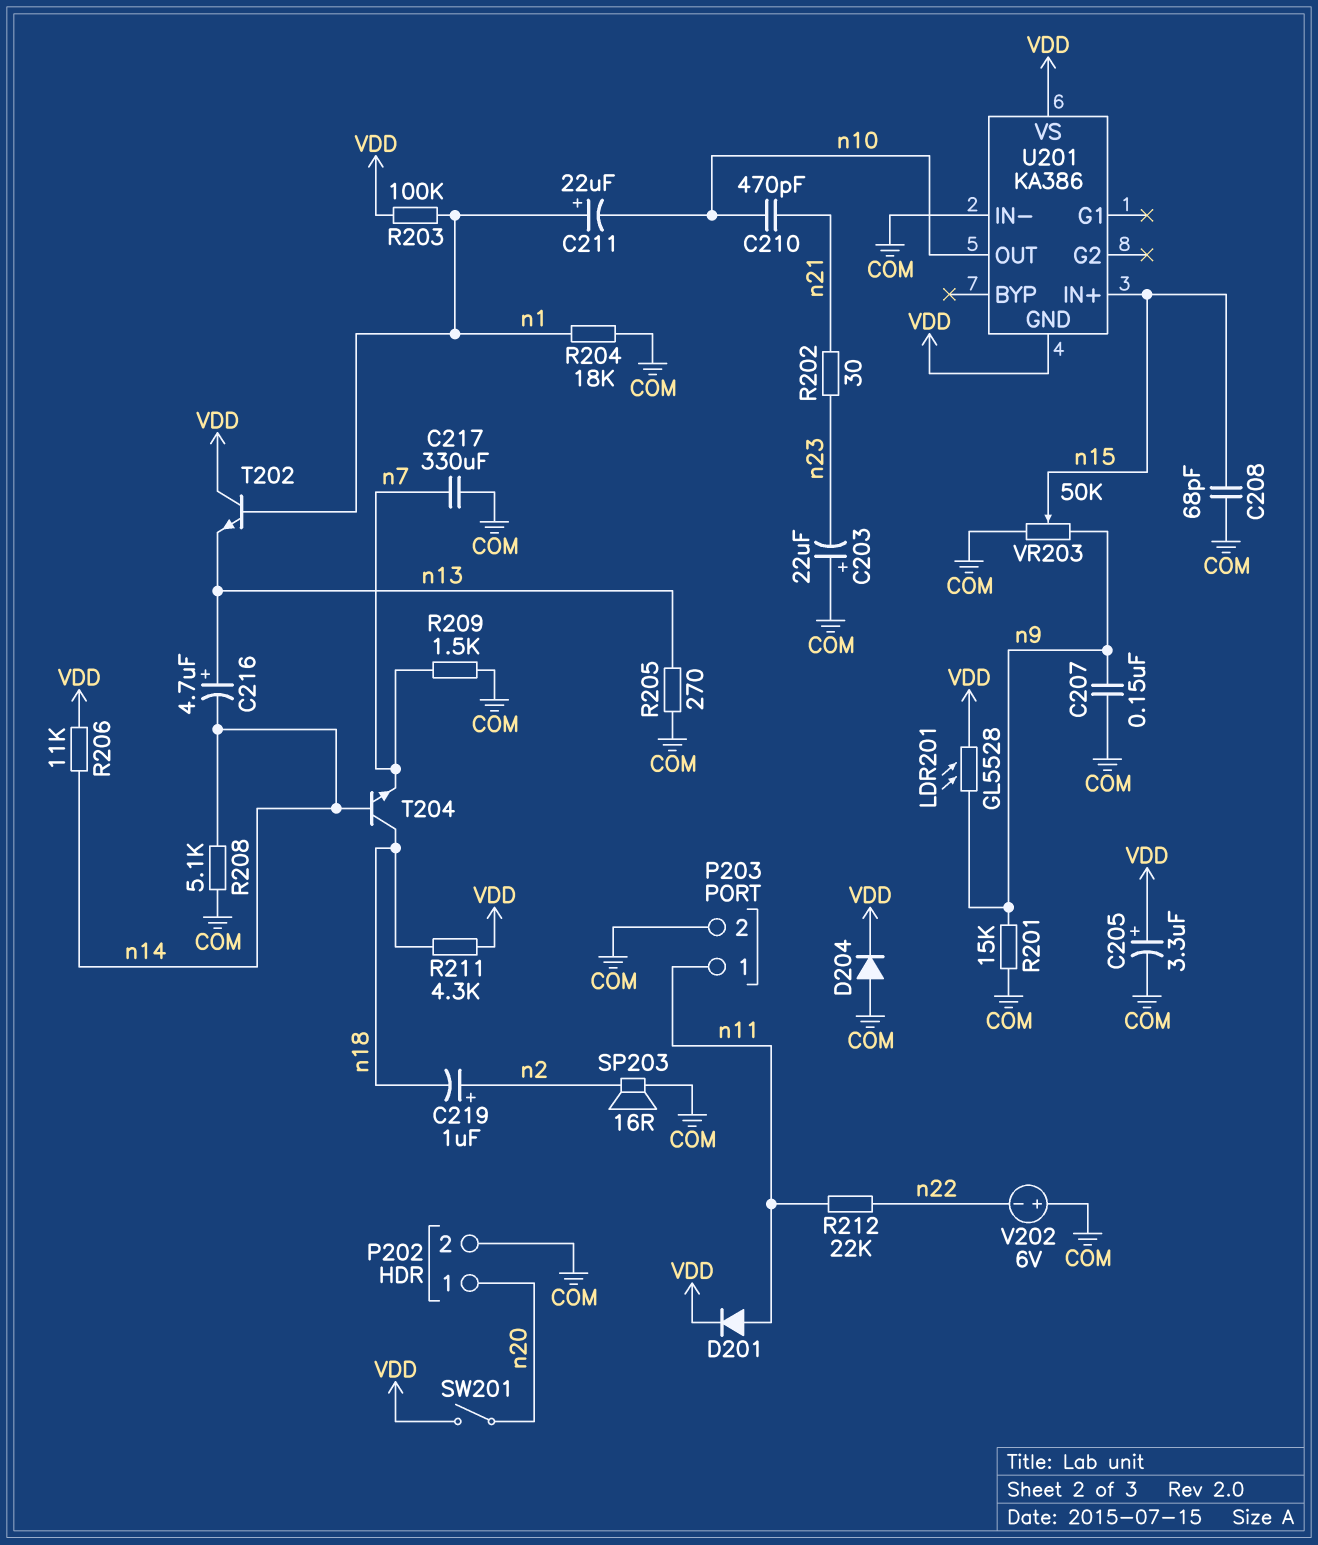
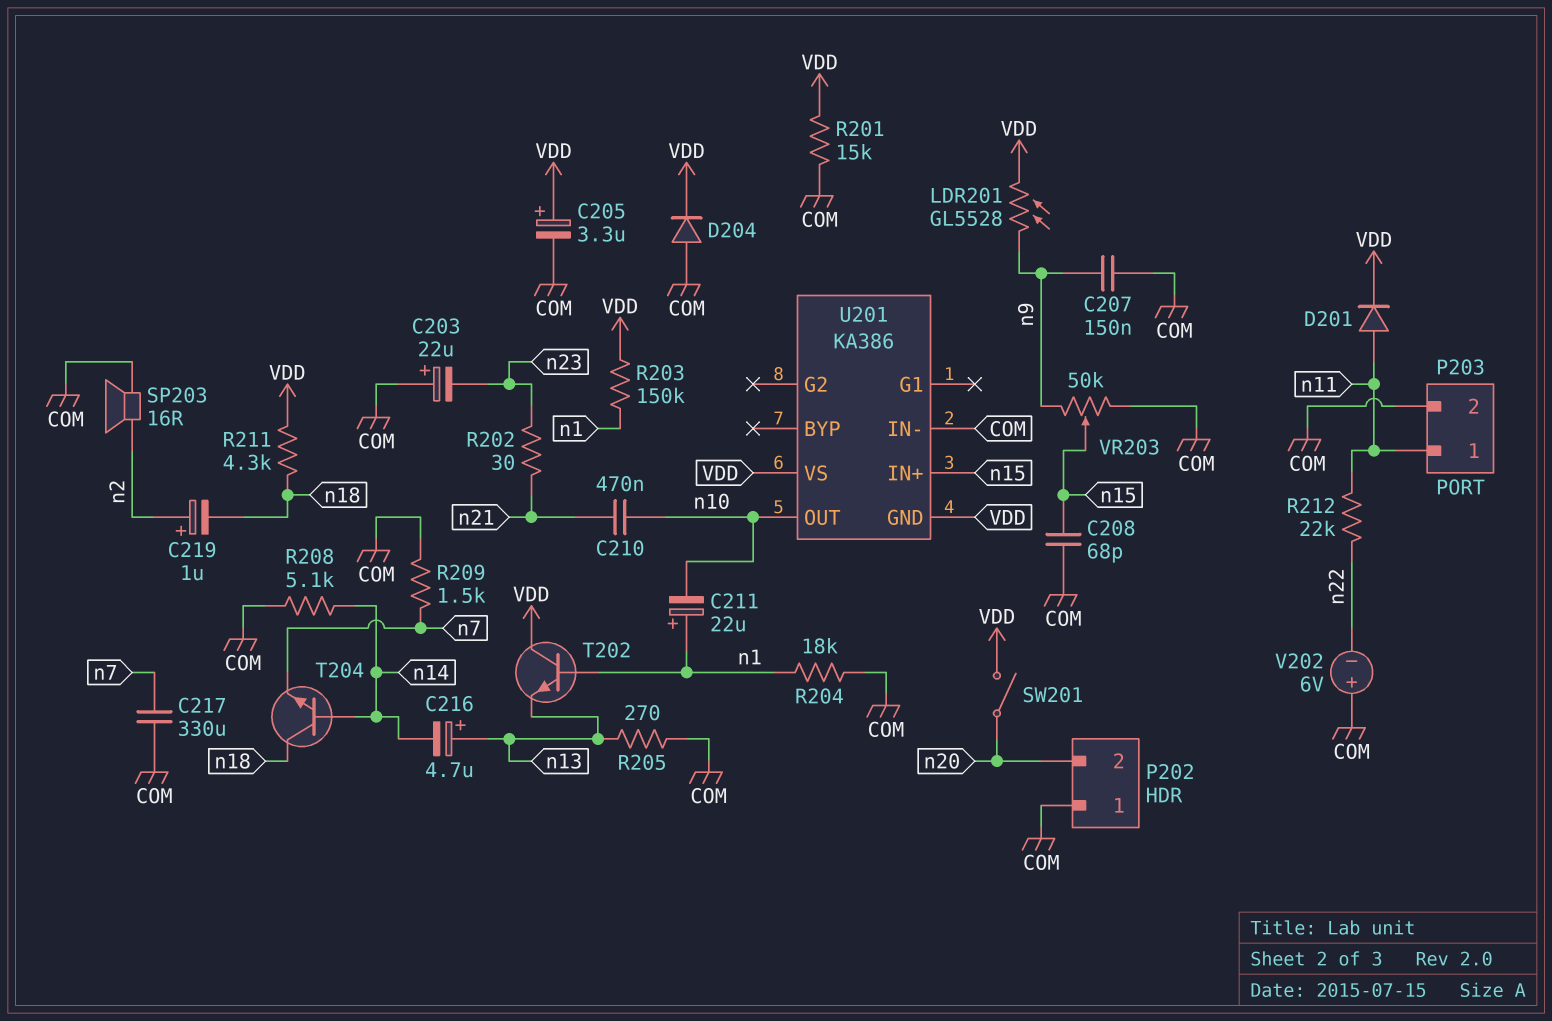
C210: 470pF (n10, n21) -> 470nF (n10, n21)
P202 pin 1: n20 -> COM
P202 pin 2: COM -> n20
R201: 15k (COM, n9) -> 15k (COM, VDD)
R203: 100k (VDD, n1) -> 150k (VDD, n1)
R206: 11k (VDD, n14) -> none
==
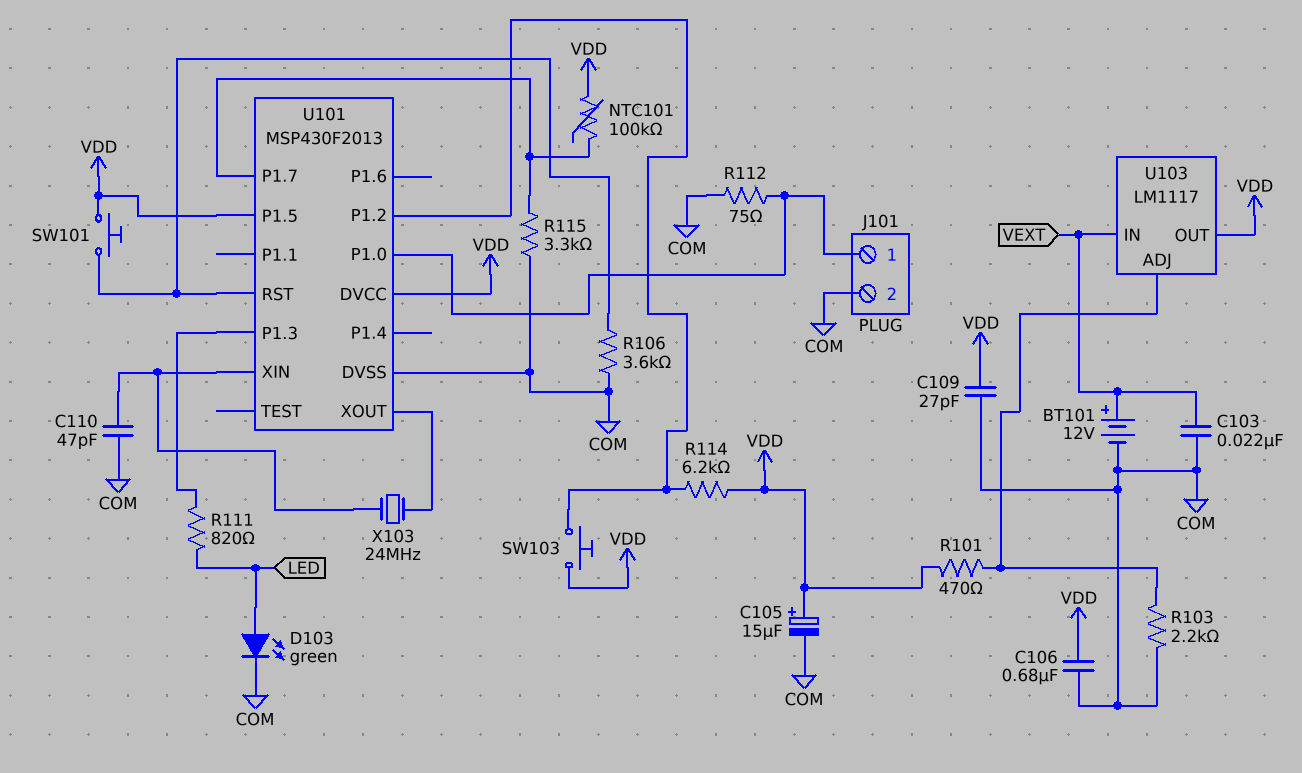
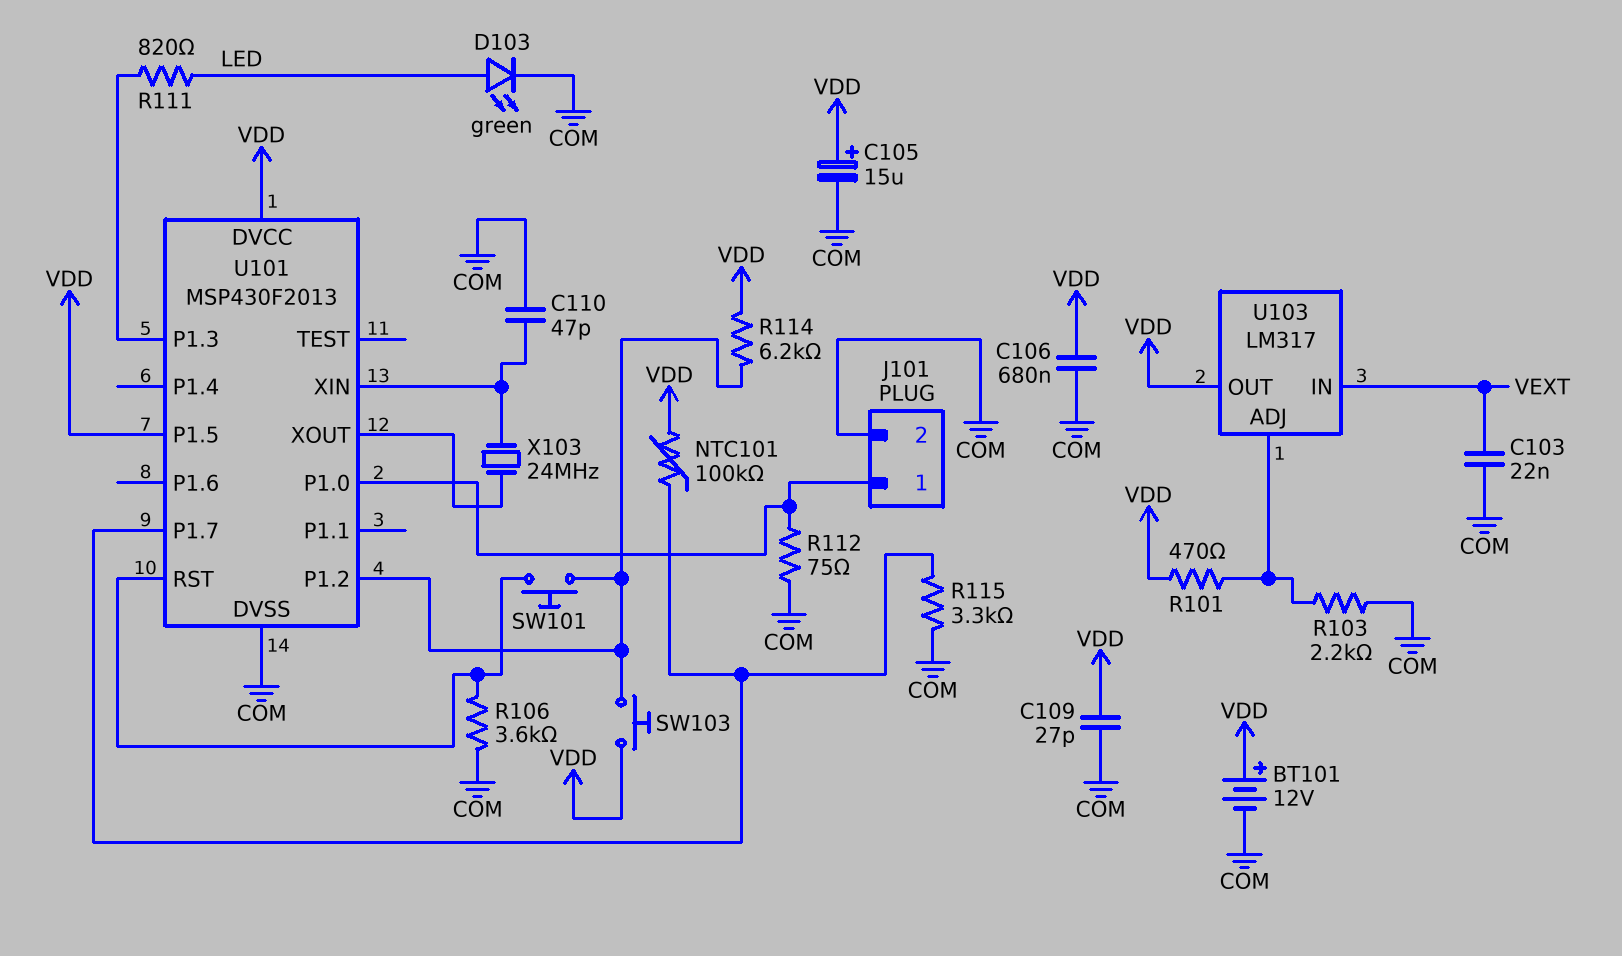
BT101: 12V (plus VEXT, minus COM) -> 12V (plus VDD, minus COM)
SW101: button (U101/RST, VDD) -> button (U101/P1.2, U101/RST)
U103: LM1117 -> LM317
==
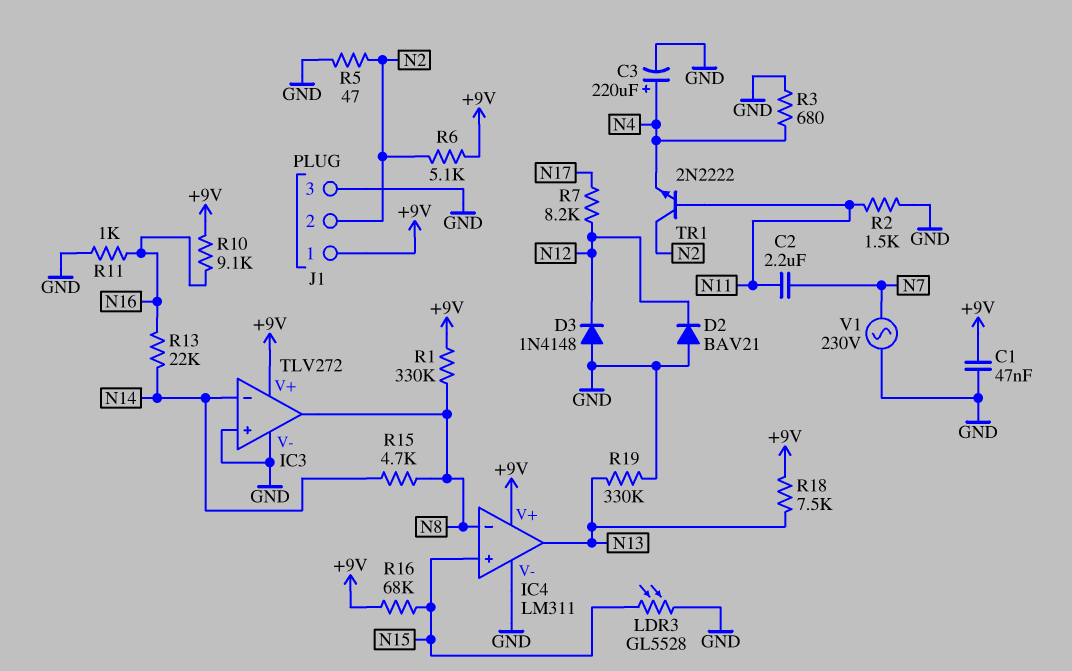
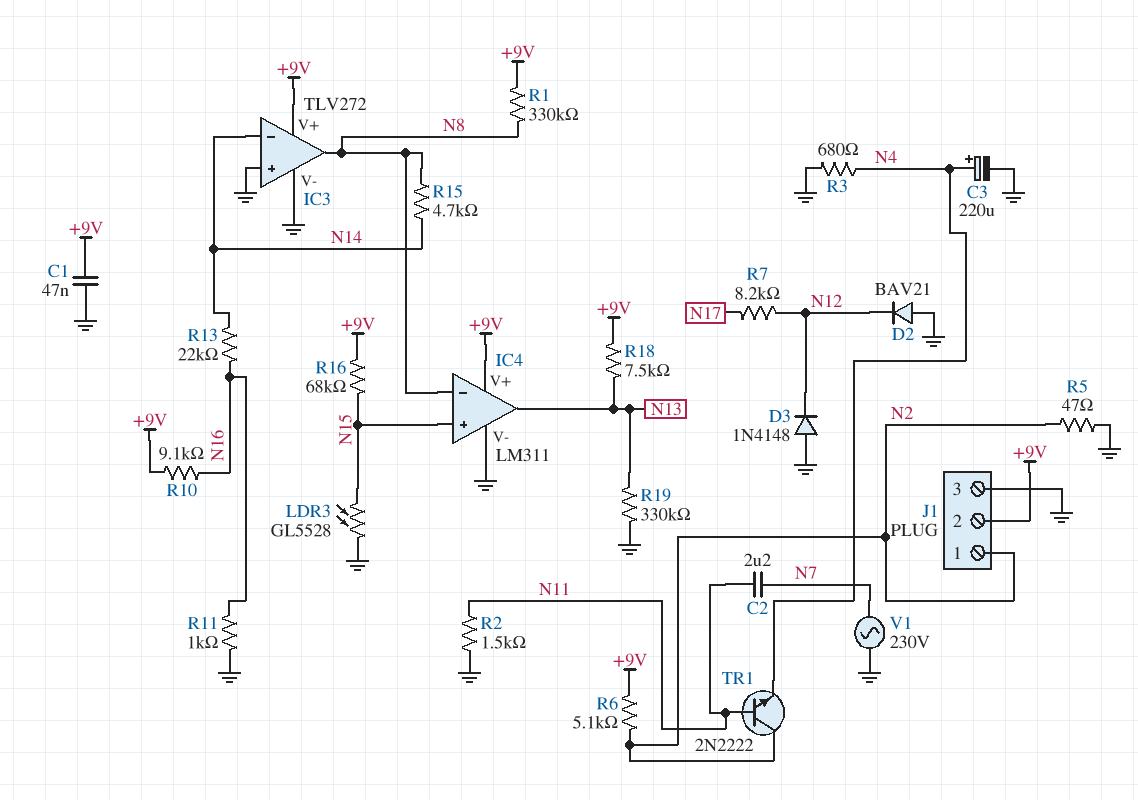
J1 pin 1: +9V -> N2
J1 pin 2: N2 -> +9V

- Goal of the exercise
In the entries above, find the line holding "C210: 470pF (n10, n21) -> 470nF (n10, n21)" and the line holding "R206: 11k (VDD, n14) -> none", then retype exactly those two lines and every line between them, and nothing else.

- Exercise answer
C210: 470pF (n10, n21) -> 470nF (n10, n21)
P202 pin 1: n20 -> COM
P202 pin 2: COM -> n20
R201: 15k (COM, n9) -> 15k (COM, VDD)
R203: 100k (VDD, n1) -> 150k (VDD, n1)
R206: 11k (VDD, n14) -> none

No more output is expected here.